WHAT THE TASK ASKS:
Please copy out the records that follow exactly as they stand.

RECORDS FOR PROCESSING:
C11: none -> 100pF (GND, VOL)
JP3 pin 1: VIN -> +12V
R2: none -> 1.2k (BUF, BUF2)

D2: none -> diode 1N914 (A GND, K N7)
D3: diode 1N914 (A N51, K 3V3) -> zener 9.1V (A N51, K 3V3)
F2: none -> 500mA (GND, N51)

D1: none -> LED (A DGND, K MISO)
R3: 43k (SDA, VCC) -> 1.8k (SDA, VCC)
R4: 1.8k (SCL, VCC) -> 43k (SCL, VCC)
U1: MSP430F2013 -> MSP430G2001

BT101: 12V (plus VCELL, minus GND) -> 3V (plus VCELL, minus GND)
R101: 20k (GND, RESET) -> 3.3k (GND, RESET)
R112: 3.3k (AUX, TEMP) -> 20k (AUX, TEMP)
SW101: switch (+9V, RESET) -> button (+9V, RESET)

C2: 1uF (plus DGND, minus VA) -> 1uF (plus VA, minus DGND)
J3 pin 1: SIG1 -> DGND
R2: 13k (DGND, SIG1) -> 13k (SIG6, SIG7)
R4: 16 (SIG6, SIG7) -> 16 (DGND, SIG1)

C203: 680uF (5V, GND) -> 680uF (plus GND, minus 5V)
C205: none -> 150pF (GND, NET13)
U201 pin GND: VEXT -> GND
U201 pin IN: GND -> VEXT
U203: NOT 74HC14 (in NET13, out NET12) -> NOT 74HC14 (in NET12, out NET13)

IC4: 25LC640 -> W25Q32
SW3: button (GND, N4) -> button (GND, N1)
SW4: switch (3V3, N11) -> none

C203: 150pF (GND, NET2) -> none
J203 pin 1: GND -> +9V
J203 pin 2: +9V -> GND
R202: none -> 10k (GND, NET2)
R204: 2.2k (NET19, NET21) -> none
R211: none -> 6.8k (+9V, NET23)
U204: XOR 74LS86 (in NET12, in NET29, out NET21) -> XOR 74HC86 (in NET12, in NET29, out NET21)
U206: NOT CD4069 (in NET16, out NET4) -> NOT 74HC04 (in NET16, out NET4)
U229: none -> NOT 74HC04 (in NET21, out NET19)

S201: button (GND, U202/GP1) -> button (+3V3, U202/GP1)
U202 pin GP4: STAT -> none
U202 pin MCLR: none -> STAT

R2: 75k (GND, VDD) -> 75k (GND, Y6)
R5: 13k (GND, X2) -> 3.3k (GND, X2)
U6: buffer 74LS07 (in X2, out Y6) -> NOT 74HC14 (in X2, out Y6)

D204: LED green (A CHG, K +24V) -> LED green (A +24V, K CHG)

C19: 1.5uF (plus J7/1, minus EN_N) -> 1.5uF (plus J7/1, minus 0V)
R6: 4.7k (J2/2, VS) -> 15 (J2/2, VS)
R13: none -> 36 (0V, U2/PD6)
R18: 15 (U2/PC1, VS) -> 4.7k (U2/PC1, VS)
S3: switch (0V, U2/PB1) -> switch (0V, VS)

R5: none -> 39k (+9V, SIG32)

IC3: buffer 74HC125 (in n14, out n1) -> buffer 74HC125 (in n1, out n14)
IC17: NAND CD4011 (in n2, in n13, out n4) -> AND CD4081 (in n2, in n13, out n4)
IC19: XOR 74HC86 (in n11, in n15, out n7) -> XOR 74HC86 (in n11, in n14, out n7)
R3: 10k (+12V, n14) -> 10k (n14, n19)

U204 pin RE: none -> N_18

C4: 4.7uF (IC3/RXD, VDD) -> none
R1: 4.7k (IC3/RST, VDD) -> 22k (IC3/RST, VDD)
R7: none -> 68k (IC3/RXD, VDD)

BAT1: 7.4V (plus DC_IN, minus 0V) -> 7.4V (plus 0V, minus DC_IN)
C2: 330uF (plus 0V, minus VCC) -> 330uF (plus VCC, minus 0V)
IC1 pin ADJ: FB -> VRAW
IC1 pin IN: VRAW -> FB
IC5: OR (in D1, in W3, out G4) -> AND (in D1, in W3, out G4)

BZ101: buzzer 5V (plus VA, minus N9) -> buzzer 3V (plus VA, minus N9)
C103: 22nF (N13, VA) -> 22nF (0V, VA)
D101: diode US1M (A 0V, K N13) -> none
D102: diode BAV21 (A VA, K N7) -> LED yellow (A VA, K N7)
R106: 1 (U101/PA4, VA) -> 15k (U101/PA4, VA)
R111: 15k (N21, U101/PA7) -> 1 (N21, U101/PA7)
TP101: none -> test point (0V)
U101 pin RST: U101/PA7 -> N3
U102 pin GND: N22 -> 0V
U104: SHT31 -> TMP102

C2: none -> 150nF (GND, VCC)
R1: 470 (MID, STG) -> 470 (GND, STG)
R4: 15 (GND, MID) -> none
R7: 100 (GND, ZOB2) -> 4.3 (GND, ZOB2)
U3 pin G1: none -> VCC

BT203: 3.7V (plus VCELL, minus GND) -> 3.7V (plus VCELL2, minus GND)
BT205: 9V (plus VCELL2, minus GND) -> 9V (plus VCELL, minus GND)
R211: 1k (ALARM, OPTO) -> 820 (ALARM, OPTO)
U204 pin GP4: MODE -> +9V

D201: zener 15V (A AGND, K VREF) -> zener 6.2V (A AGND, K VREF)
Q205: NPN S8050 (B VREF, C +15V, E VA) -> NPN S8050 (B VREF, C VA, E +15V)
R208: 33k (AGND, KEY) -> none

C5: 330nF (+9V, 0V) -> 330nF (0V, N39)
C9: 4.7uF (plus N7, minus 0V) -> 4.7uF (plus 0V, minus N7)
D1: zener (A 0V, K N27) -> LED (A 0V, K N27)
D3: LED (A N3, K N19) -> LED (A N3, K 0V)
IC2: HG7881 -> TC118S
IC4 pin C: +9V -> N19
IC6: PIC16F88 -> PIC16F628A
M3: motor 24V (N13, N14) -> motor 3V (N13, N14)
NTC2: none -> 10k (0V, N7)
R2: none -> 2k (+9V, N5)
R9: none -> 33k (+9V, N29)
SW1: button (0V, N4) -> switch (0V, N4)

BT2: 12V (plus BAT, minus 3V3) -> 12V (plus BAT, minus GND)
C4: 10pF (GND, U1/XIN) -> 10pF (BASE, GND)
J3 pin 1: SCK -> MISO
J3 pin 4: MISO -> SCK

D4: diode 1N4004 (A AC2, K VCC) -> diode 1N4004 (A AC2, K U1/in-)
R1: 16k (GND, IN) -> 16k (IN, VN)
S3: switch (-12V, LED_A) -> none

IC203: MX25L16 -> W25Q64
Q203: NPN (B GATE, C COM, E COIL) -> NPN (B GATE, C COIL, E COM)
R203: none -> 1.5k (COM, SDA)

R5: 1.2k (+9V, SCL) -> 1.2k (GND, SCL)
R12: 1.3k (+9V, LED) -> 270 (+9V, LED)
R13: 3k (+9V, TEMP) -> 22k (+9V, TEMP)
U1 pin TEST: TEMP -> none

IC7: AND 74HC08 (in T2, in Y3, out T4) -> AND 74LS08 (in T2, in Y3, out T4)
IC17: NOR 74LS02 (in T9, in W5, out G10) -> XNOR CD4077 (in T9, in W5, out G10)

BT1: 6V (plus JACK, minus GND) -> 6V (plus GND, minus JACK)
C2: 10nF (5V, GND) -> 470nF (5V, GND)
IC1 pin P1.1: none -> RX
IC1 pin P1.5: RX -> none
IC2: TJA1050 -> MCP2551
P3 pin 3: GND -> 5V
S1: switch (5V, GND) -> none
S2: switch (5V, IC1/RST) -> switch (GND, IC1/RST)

RESULT:
C11: none -> 100pF (GND, VOL)
JP3 pin 1: VIN -> +12V
R2: none -> 1.2k (BUF, BUF2)

D2: none -> diode 1N914 (A GND, K N7)
D3: diode 1N914 (A N51, K 3V3) -> zener 9.1V (A N51, K 3V3)
F2: none -> 500mA (GND, N51)

D1: none -> LED (A DGND, K MISO)
R3: 43k (SDA, VCC) -> 1.8k (SDA, VCC)
R4: 1.8k (SCL, VCC) -> 43k (SCL, VCC)
U1: MSP430F2013 -> MSP430G2001

BT101: 12V (plus VCELL, minus GND) -> 3V (plus VCELL, minus GND)
R101: 20k (GND, RESET) -> 3.3k (GND, RESET)
R112: 3.3k (AUX, TEMP) -> 20k (AUX, TEMP)
SW101: switch (+9V, RESET) -> button (+9V, RESET)

C2: 1uF (plus DGND, minus VA) -> 1uF (plus VA, minus DGND)
J3 pin 1: SIG1 -> DGND
R2: 13k (DGND, SIG1) -> 13k (SIG6, SIG7)
R4: 16 (SIG6, SIG7) -> 16 (DGND, SIG1)

C203: 680uF (5V, GND) -> 680uF (plus GND, minus 5V)
C205: none -> 150pF (GND, NET13)
U201 pin GND: VEXT -> GND
U201 pin IN: GND -> VEXT
U203: NOT 74HC14 (in NET13, out NET12) -> NOT 74HC14 (in NET12, out NET13)

IC4: 25LC640 -> W25Q32
SW3: button (GND, N4) -> button (GND, N1)
SW4: switch (3V3, N11) -> none

C203: 150pF (GND, NET2) -> none
J203 pin 1: GND -> +9V
J203 pin 2: +9V -> GND
R202: none -> 10k (GND, NET2)
R204: 2.2k (NET19, NET21) -> none
R211: none -> 6.8k (+9V, NET23)
U204: XOR 74LS86 (in NET12, in NET29, out NET21) -> XOR 74HC86 (in NET12, in NET29, out NET21)
U206: NOT CD4069 (in NET16, out NET4) -> NOT 74HC04 (in NET16, out NET4)
U229: none -> NOT 74HC04 (in NET21, out NET19)

S201: button (GND, U202/GP1) -> button (+3V3, U202/GP1)
U202 pin GP4: STAT -> none
U202 pin MCLR: none -> STAT

R2: 75k (GND, VDD) -> 75k (GND, Y6)
R5: 13k (GND, X2) -> 3.3k (GND, X2)
U6: buffer 74LS07 (in X2, out Y6) -> NOT 74HC14 (in X2, out Y6)

D204: LED green (A CHG, K +24V) -> LED green (A +24V, K CHG)

C19: 1.5uF (plus J7/1, minus EN_N) -> 1.5uF (plus J7/1, minus 0V)
R6: 4.7k (J2/2, VS) -> 15 (J2/2, VS)
R13: none -> 36 (0V, U2/PD6)
R18: 15 (U2/PC1, VS) -> 4.7k (U2/PC1, VS)
S3: switch (0V, U2/PB1) -> switch (0V, VS)

R5: none -> 39k (+9V, SIG32)

IC3: buffer 74HC125 (in n14, out n1) -> buffer 74HC125 (in n1, out n14)
IC17: NAND CD4011 (in n2, in n13, out n4) -> AND CD4081 (in n2, in n13, out n4)
IC19: XOR 74HC86 (in n11, in n15, out n7) -> XOR 74HC86 (in n11, in n14, out n7)
R3: 10k (+12V, n14) -> 10k (n14, n19)

U204 pin RE: none -> N_18

C4: 4.7uF (IC3/RXD, VDD) -> none
R1: 4.7k (IC3/RST, VDD) -> 22k (IC3/RST, VDD)
R7: none -> 68k (IC3/RXD, VDD)

BAT1: 7.4V (plus DC_IN, minus 0V) -> 7.4V (plus 0V, minus DC_IN)
C2: 330uF (plus 0V, minus VCC) -> 330uF (plus VCC, minus 0V)
IC1 pin ADJ: FB -> VRAW
IC1 pin IN: VRAW -> FB
IC5: OR (in D1, in W3, out G4) -> AND (in D1, in W3, out G4)

BZ101: buzzer 5V (plus VA, minus N9) -> buzzer 3V (plus VA, minus N9)
C103: 22nF (N13, VA) -> 22nF (0V, VA)
D101: diode US1M (A 0V, K N13) -> none
D102: diode BAV21 (A VA, K N7) -> LED yellow (A VA, K N7)
R106: 1 (U101/PA4, VA) -> 15k (U101/PA4, VA)
R111: 15k (N21, U101/PA7) -> 1 (N21, U101/PA7)
TP101: none -> test point (0V)
U101 pin RST: U101/PA7 -> N3
U102 pin GND: N22 -> 0V
U104: SHT31 -> TMP102

C2: none -> 150nF (GND, VCC)
R1: 470 (MID, STG) -> 470 (GND, STG)
R4: 15 (GND, MID) -> none
R7: 100 (GND, ZOB2) -> 4.3 (GND, ZOB2)
U3 pin G1: none -> VCC

BT203: 3.7V (plus VCELL, minus GND) -> 3.7V (plus VCELL2, minus GND)
BT205: 9V (plus VCELL2, minus GND) -> 9V (plus VCELL, minus GND)
R211: 1k (ALARM, OPTO) -> 820 (ALARM, OPTO)
U204 pin GP4: MODE -> +9V

D201: zener 15V (A AGND, K VREF) -> zener 6.2V (A AGND, K VREF)
Q205: NPN S8050 (B VREF, C +15V, E VA) -> NPN S8050 (B VREF, C VA, E +15V)
R208: 33k (AGND, KEY) -> none

C5: 330nF (+9V, 0V) -> 330nF (0V, N39)
C9: 4.7uF (plus N7, minus 0V) -> 4.7uF (plus 0V, minus N7)
D1: zener (A 0V, K N27) -> LED (A 0V, K N27)
D3: LED (A N3, K N19) -> LED (A N3, K 0V)
IC2: HG7881 -> TC118S
IC4 pin C: +9V -> N19
IC6: PIC16F88 -> PIC16F628A
M3: motor 24V (N13, N14) -> motor 3V (N13, N14)
NTC2: none -> 10k (0V, N7)
R2: none -> 2k (+9V, N5)
R9: none -> 33k (+9V, N29)
SW1: button (0V, N4) -> switch (0V, N4)

BT2: 12V (plus BAT, minus 3V3) -> 12V (plus BAT, minus GND)
C4: 10pF (GND, U1/XIN) -> 10pF (BASE, GND)
J3 pin 1: SCK -> MISO
J3 pin 4: MISO -> SCK

D4: diode 1N4004 (A AC2, K VCC) -> diode 1N4004 (A AC2, K U1/in-)
R1: 16k (GND, IN) -> 16k (IN, VN)
S3: switch (-12V, LED_A) -> none

IC203: MX25L16 -> W25Q64
Q203: NPN (B GATE, C COM, E COIL) -> NPN (B GATE, C COIL, E COM)
R203: none -> 1.5k (COM, SDA)

R5: 1.2k (+9V, SCL) -> 1.2k (GND, SCL)
R12: 1.3k (+9V, LED) -> 270 (+9V, LED)
R13: 3k (+9V, TEMP) -> 22k (+9V, TEMP)
U1 pin TEST: TEMP -> none

IC7: AND 74HC08 (in T2, in Y3, out T4) -> AND 74LS08 (in T2, in Y3, out T4)
IC17: NOR 74LS02 (in T9, in W5, out G10) -> XNOR CD4077 (in T9, in W5, out G10)

BT1: 6V (plus JACK, minus GND) -> 6V (plus GND, minus JACK)
C2: 10nF (5V, GND) -> 470nF (5V, GND)
IC1 pin P1.1: none -> RX
IC1 pin P1.5: RX -> none
IC2: TJA1050 -> MCP2551
P3 pin 3: GND -> 5V
S1: switch (5V, GND) -> none
S2: switch (5V, IC1/RST) -> switch (GND, IC1/RST)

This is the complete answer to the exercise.